### Materials provided
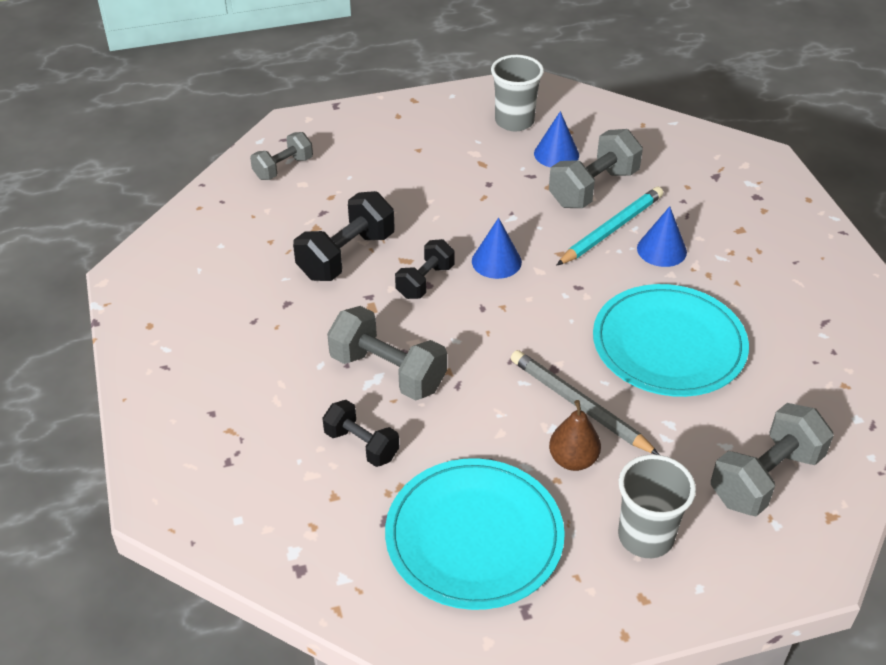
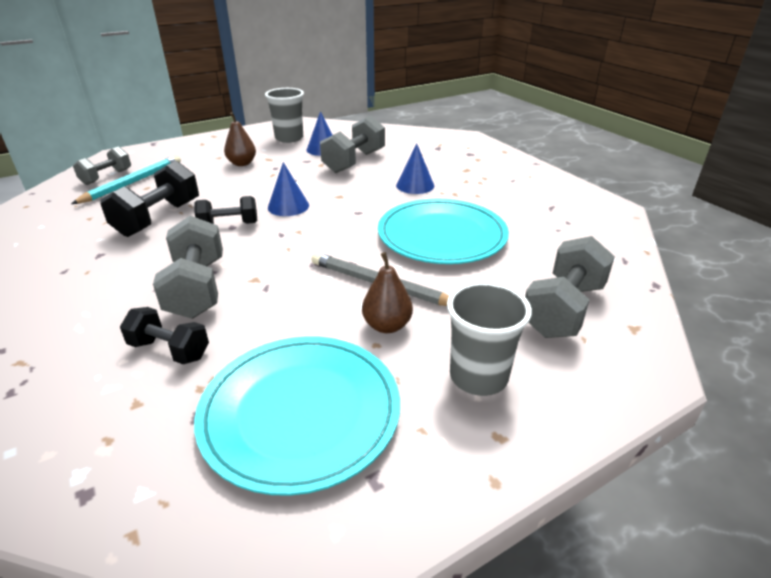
camera: 15 degrees left, 10 degrees down
(388, 372) = (197, 288): grey dumbbell -> grey dumbbell turned 60 degrees clockwise
(425, 281) = (229, 225): black dumbbell -> black dumbbell turned 60 degrees clockwise
(447, 168) = (242, 163): none -> brown pear
(611, 229) = (374, 179): turquoise pencil -> turquoise pencil (133, 182)

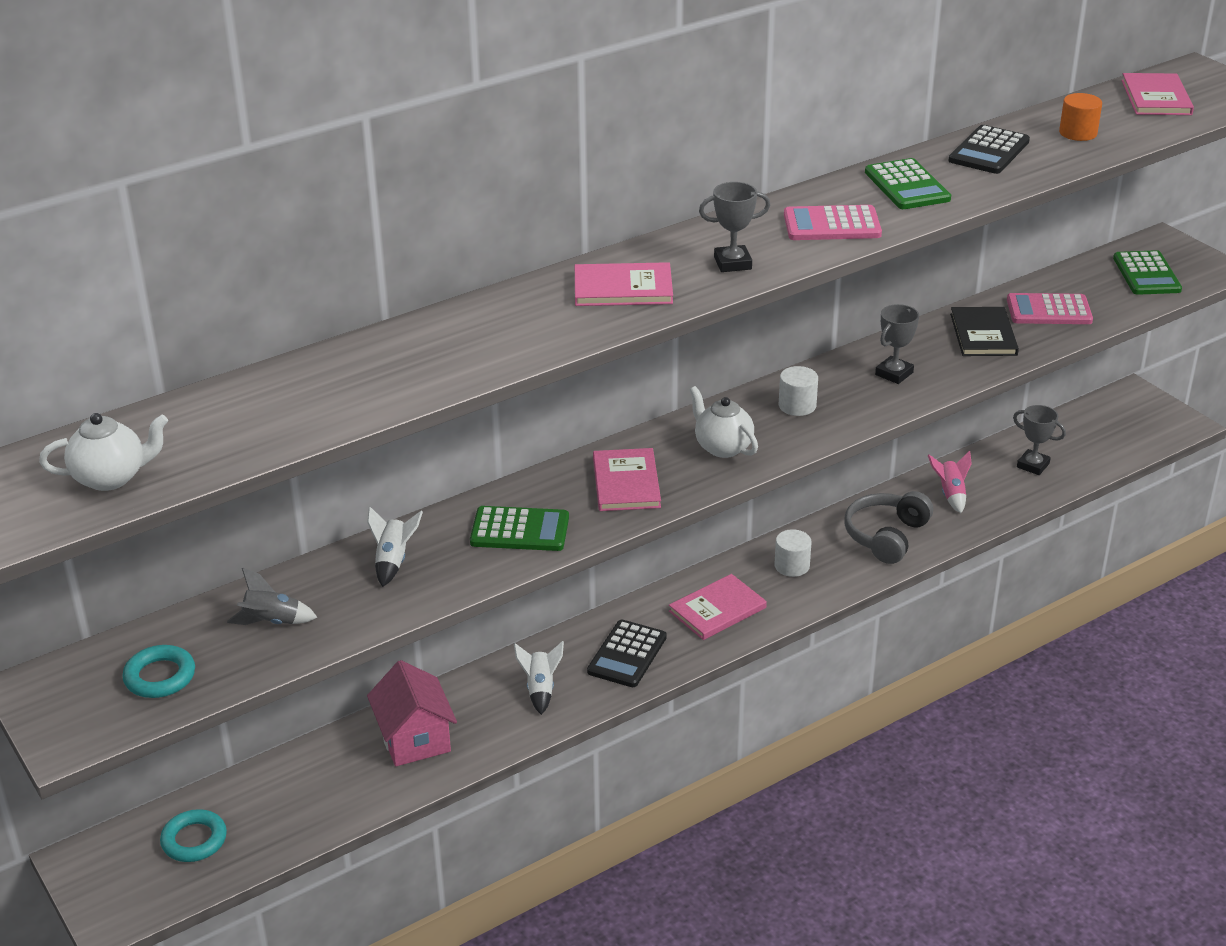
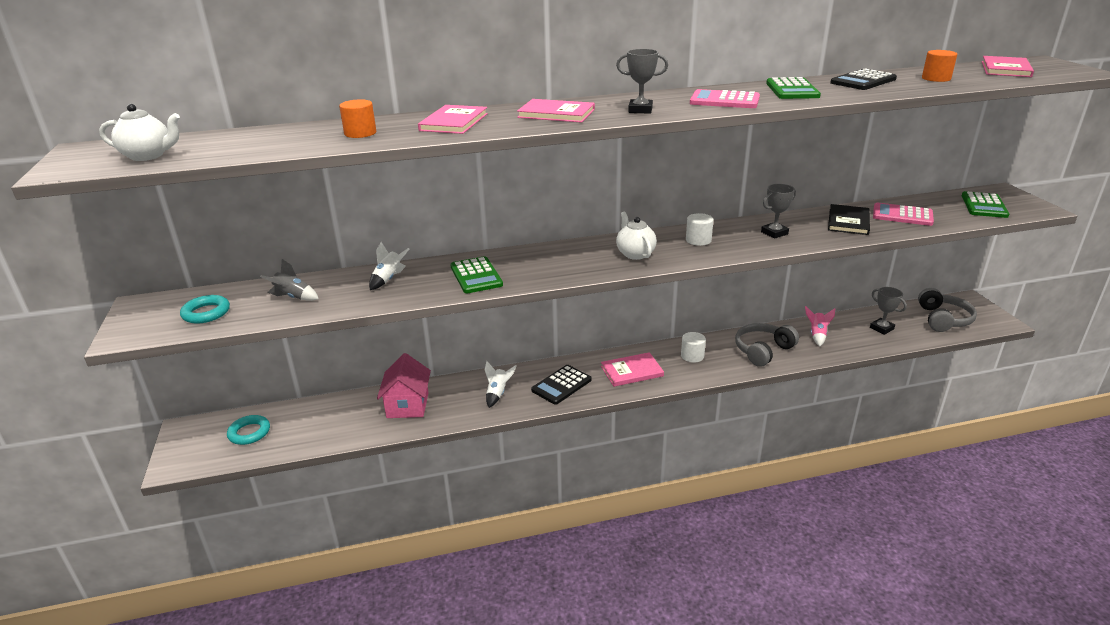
camera: 20 degrees right, 5 degrees down
(379, 376) = (360, 133): none -> orange cylinder
(520, 530) = (476, 276): green calculator -> green calculator turned 45 degrees clockwise
(626, 483) = (560, 262): pink book -> pink book (454, 122)
(1108, 433) = (943, 319): none -> grey headphones

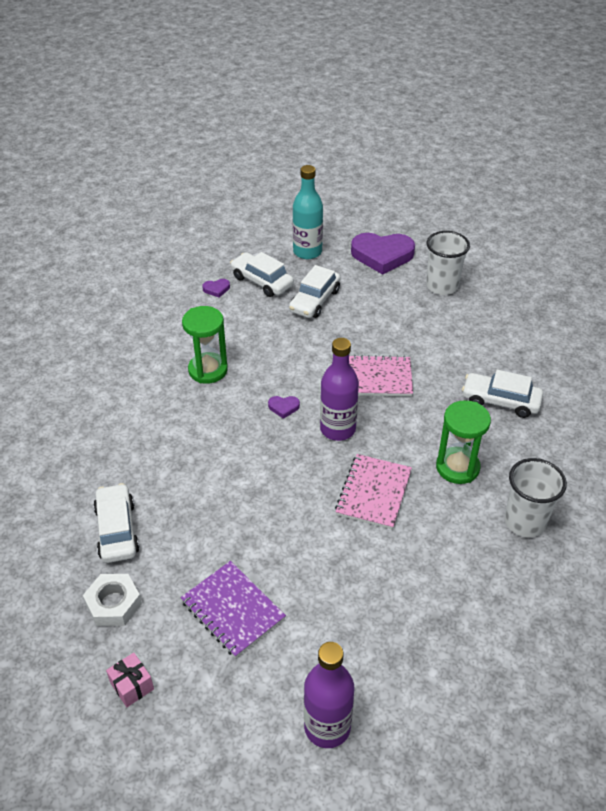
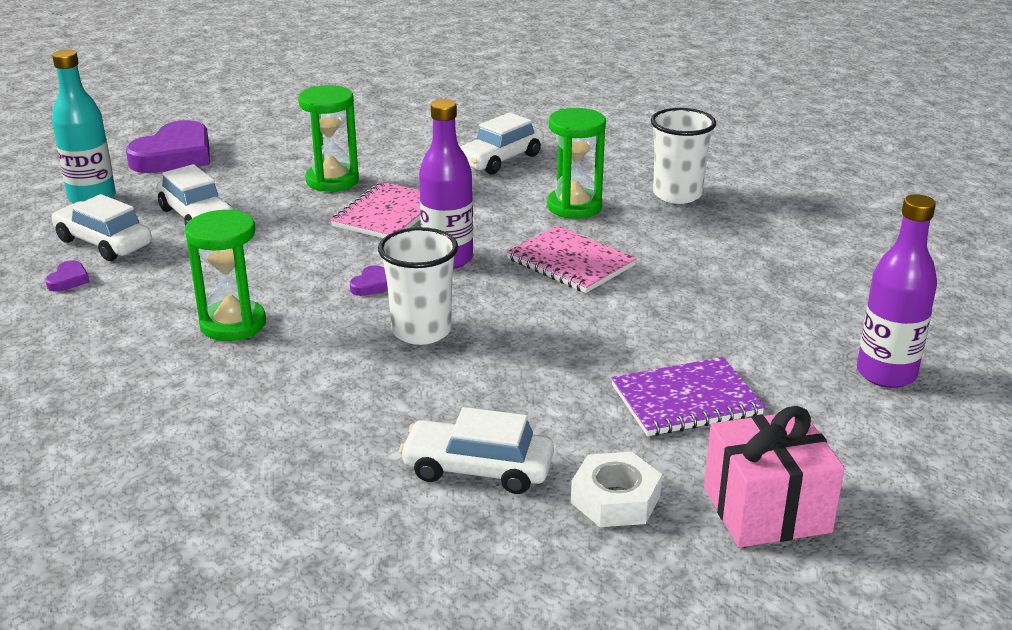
camera: 65 degrees left, 15 degrees down
(132, 686) = (766, 509): pink gift -> pink gift, size x1.96
(262, 281) = (104, 243): white car -> white car turned 60 degrees clockwise
(402, 334) = (332, 181): none -> green hourglass
(442, 286) = (280, 139): white cup -> white cup (421, 331)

### Exercise description
Beginning with the line that contains "(425, 281) = (229, 225): black" and ending with the final line of the listing, return each line exactly. Omit all pictures.

### Answer box
(425, 281) = (229, 225): black dumbbell -> black dumbbell turned 60 degrees clockwise
(447, 168) = (242, 163): none -> brown pear
(611, 229) = (374, 179): turquoise pencil -> turquoise pencil (133, 182)

camera: 20 degrees right, 5 degrees down
(379, 376) = (360, 133): none -> orange cylinder
(520, 530) = (476, 276): green calculator -> green calculator turned 45 degrees clockwise
(626, 483) = (560, 262): pink book -> pink book (454, 122)
(1108, 433) = (943, 319): none -> grey headphones

camera: 65 degrees left, 15 degrees down
(132, 686) = (766, 509): pink gift -> pink gift, size x1.96
(262, 281) = (104, 243): white car -> white car turned 60 degrees clockwise
(402, 334) = (332, 181): none -> green hourglass
(442, 286) = (280, 139): white cup -> white cup (421, 331)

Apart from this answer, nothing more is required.